DATA:
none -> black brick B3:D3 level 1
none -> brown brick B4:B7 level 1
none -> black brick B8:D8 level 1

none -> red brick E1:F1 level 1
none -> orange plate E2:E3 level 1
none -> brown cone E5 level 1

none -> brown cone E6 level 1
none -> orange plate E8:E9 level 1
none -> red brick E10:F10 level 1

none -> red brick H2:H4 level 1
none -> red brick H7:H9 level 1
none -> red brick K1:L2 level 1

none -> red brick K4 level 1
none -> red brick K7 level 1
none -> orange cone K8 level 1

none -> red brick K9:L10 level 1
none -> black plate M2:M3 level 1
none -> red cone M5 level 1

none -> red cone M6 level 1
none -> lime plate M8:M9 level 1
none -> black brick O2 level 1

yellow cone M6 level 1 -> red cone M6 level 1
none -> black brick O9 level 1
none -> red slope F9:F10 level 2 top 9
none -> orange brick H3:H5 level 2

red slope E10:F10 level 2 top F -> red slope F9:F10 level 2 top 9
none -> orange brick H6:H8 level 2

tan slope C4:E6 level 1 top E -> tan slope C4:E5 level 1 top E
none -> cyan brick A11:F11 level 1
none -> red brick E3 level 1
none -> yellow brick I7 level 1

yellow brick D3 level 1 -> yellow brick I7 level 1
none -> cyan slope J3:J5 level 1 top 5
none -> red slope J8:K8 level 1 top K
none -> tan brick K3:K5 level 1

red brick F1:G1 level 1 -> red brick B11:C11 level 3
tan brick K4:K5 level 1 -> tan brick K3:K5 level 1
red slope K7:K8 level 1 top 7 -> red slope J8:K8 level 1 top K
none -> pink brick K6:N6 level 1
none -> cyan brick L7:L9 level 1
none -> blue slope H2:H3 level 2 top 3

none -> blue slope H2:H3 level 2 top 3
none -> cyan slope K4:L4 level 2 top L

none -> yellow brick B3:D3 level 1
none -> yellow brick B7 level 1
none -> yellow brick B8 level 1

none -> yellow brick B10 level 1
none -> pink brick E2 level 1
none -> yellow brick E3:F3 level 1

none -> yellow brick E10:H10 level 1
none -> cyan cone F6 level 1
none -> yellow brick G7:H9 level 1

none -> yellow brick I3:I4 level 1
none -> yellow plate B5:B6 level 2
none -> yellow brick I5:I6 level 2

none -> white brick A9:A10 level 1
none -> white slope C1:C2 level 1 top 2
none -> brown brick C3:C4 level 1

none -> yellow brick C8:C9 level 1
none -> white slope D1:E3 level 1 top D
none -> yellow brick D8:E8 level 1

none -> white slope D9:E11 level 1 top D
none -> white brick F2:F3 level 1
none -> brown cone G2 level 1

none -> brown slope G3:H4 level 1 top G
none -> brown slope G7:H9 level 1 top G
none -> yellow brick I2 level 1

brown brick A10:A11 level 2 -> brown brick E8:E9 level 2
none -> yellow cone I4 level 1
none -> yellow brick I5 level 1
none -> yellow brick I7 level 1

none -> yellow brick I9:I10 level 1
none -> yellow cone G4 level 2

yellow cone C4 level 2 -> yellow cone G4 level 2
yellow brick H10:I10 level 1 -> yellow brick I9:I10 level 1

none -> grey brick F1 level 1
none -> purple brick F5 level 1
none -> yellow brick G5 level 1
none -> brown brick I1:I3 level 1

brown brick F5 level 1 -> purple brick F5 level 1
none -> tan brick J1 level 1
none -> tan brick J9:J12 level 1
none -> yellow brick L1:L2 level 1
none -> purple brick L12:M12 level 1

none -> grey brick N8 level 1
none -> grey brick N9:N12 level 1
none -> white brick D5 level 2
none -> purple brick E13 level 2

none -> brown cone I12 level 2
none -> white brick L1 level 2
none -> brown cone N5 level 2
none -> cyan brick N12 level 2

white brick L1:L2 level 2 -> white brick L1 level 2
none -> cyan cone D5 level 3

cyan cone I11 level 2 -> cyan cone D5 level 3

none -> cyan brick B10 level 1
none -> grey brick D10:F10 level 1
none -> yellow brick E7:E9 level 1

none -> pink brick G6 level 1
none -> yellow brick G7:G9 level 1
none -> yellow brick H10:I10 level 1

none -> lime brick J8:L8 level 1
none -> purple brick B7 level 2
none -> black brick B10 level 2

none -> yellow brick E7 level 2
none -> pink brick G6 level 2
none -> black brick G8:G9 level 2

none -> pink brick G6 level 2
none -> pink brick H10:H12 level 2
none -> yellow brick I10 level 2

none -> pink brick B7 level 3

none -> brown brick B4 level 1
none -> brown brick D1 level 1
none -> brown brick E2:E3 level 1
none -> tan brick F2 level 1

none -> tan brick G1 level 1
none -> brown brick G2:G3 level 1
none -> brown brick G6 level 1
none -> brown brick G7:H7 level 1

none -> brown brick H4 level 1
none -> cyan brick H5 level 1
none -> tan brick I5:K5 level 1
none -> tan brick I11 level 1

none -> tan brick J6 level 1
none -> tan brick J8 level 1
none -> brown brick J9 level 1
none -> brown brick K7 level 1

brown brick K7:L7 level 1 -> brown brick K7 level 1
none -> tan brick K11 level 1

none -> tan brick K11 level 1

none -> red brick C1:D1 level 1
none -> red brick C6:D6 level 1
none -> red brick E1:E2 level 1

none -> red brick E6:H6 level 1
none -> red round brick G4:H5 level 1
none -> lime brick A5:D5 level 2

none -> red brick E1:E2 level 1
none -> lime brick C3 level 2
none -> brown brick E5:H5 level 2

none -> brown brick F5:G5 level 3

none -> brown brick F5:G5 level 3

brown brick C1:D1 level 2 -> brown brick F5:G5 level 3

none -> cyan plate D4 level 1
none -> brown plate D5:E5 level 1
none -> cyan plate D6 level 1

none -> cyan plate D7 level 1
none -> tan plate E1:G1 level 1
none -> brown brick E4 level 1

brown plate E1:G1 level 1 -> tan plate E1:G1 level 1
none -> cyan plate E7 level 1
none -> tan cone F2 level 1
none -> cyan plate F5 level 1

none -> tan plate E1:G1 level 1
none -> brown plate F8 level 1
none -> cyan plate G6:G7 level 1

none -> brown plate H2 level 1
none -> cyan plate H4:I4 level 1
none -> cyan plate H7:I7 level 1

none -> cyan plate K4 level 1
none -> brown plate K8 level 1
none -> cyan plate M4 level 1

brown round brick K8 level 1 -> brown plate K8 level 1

WORK TO COMPLETE:
The answer should contain only the lines from the first line of the entries through the line holding "yellow cone M6 level 1 -> red cone M6 level 1", each exactly as written.

SOLUTION TO THIS EXERCISE:
none -> black brick B3:D3 level 1
none -> brown brick B4:B7 level 1
none -> black brick B8:D8 level 1

none -> red brick E1:F1 level 1
none -> orange plate E2:E3 level 1
none -> brown cone E5 level 1

none -> brown cone E6 level 1
none -> orange plate E8:E9 level 1
none -> red brick E10:F10 level 1

none -> red brick H2:H4 level 1
none -> red brick H7:H9 level 1
none -> red brick K1:L2 level 1

none -> red brick K4 level 1
none -> red brick K7 level 1
none -> orange cone K8 level 1

none -> red brick K9:L10 level 1
none -> black plate M2:M3 level 1
none -> red cone M5 level 1

none -> red cone M6 level 1
none -> lime plate M8:M9 level 1
none -> black brick O2 level 1

yellow cone M6 level 1 -> red cone M6 level 1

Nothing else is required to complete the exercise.